*What to produce:* Nothing but the lines from the one containing "(539, 293) = (652, 433): yellow" to the end of the records below should be output, each exactly as written.

Segment Start: Records for this task

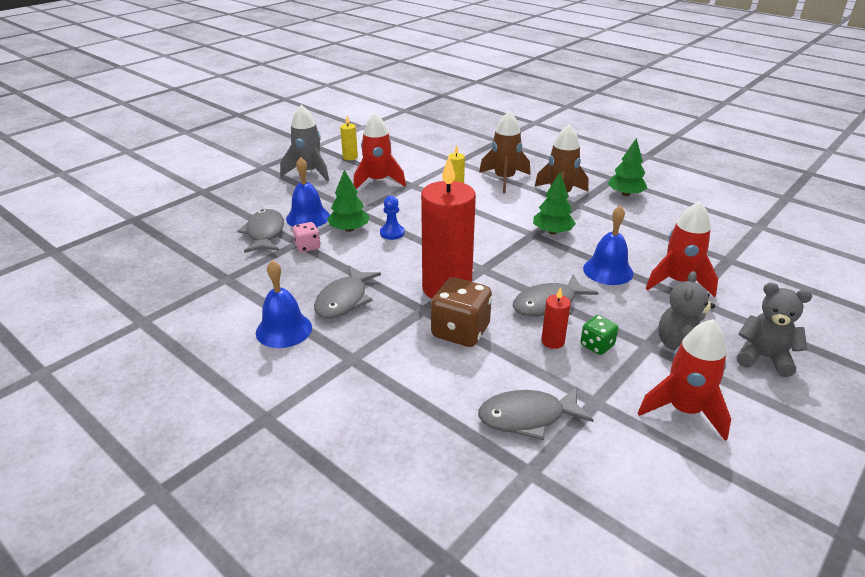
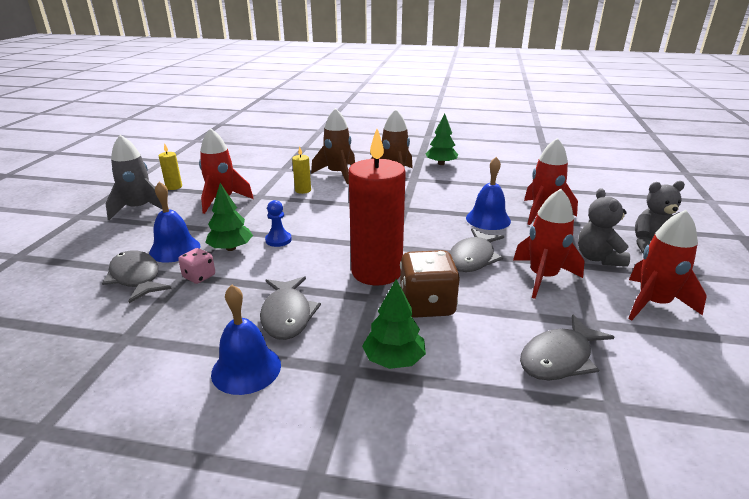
camera: 30 degrees left, 5 degrees down
(552, 232) = (417, 203): green tree -> green tree (394, 359)
(552, 341) = (508, 286): red candle -> none
(597, 345) = (543, 277): green dice -> red rocket

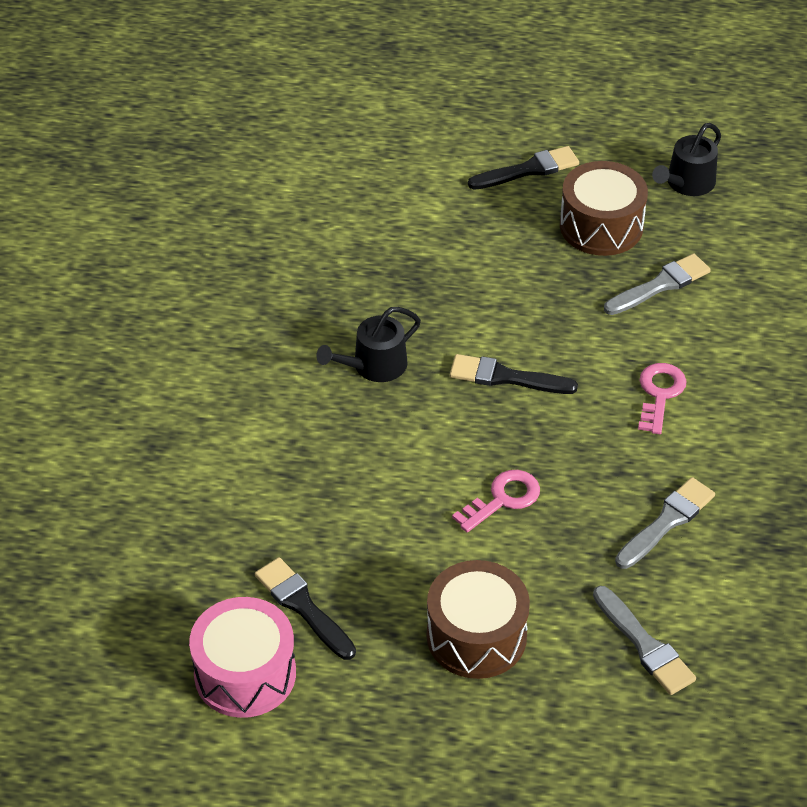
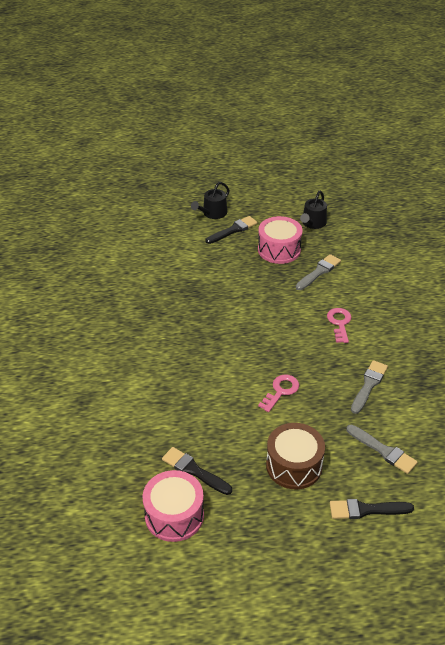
camera: 15 degrees left, 5 degrees down
(374, 366) = (189, 337): black watering can -> black watering can (213, 213)
(506, 377) = (259, 330): black brush -> black brush (366, 510)
(601, 226) = (279, 250): brown drum -> pink drum

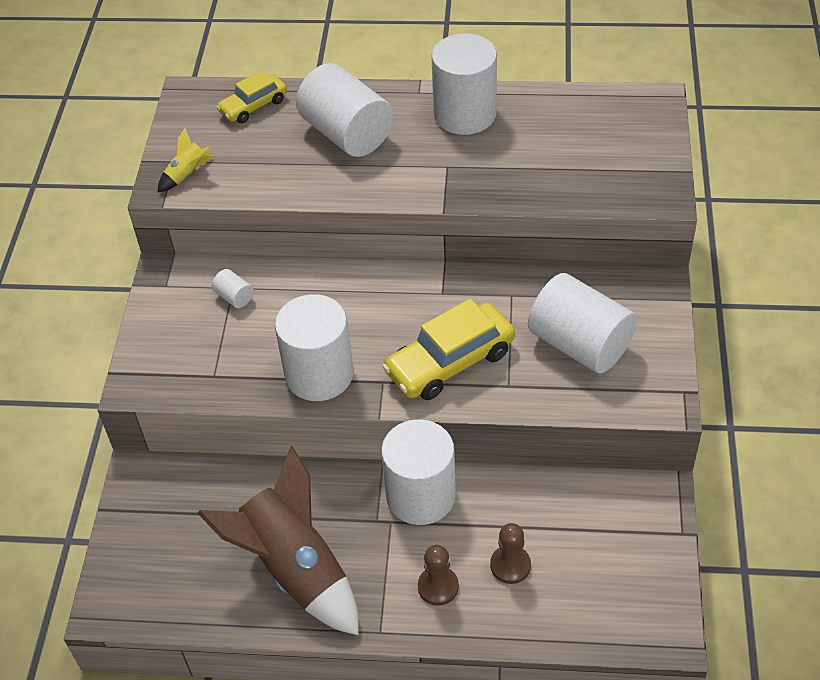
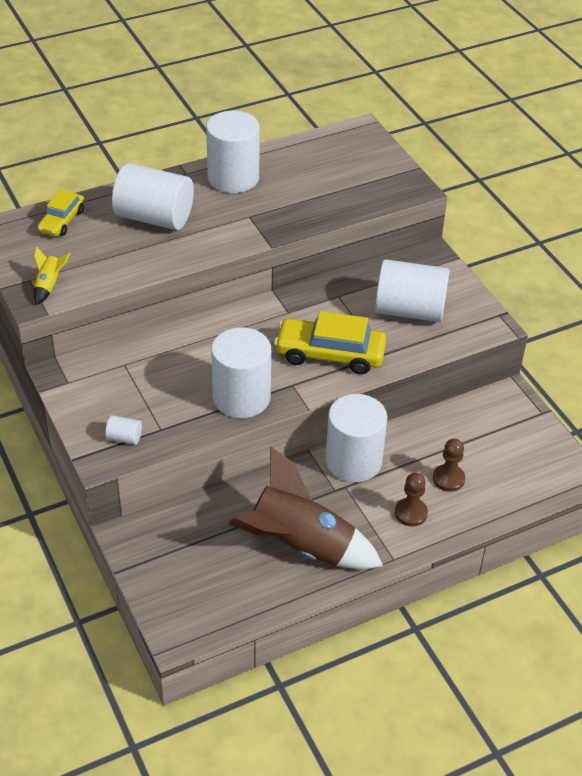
camera: 35 degrees left, 5 degrees down
(234, 297) = (131, 370): white cylinder -> white cylinder (124, 438)
(450, 362) = (330, 354): yellow car -> yellow car turned 75 degrees clockwise

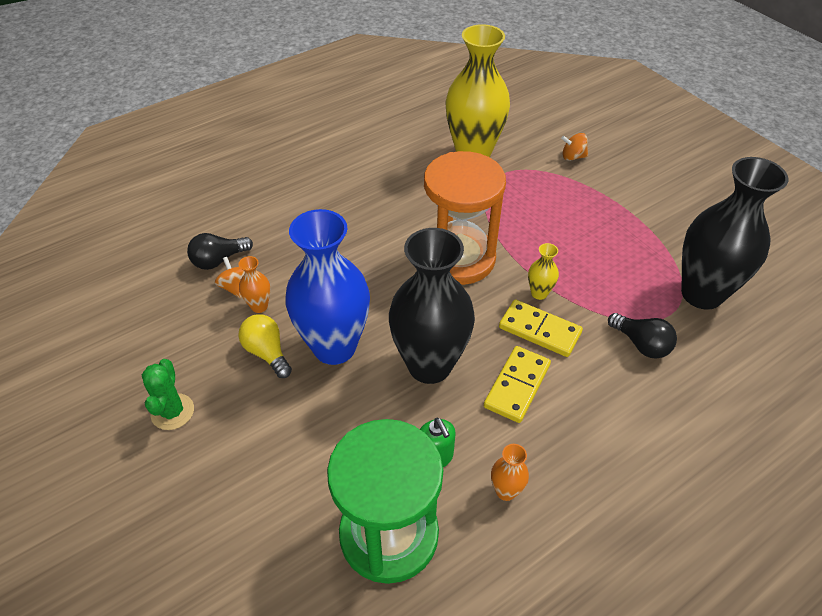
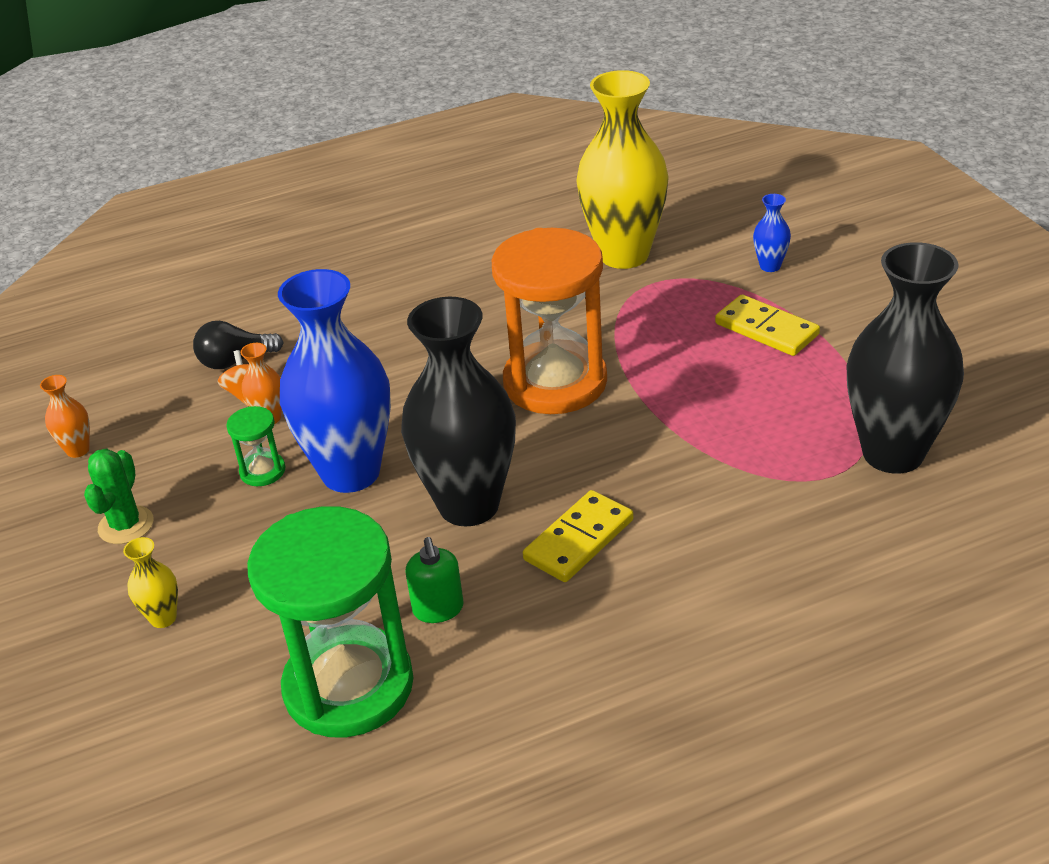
camera: 15 degrees right, 10 degrees down
(267, 352) = (262, 471): yellow light bulb -> green hourglass
(506, 491) = (517, 657): orange vase -> orange vase (78, 450)
(539, 293) = (652, 433): yellow vase -> yellow vase (163, 618)
(539, 330) = (636, 478): yellow domino -> yellow domino (766, 329)
(573, 157) = (770, 266): orange spinning top -> blue vase
(641, 344) = (776, 507): black light bulb -> none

Segment End: Records for this task

*Solution for this task:*
(539, 293) = (652, 433): yellow vase -> yellow vase (163, 618)
(539, 330) = (636, 478): yellow domino -> yellow domino (766, 329)
(573, 157) = (770, 266): orange spinning top -> blue vase
(641, 344) = (776, 507): black light bulb -> none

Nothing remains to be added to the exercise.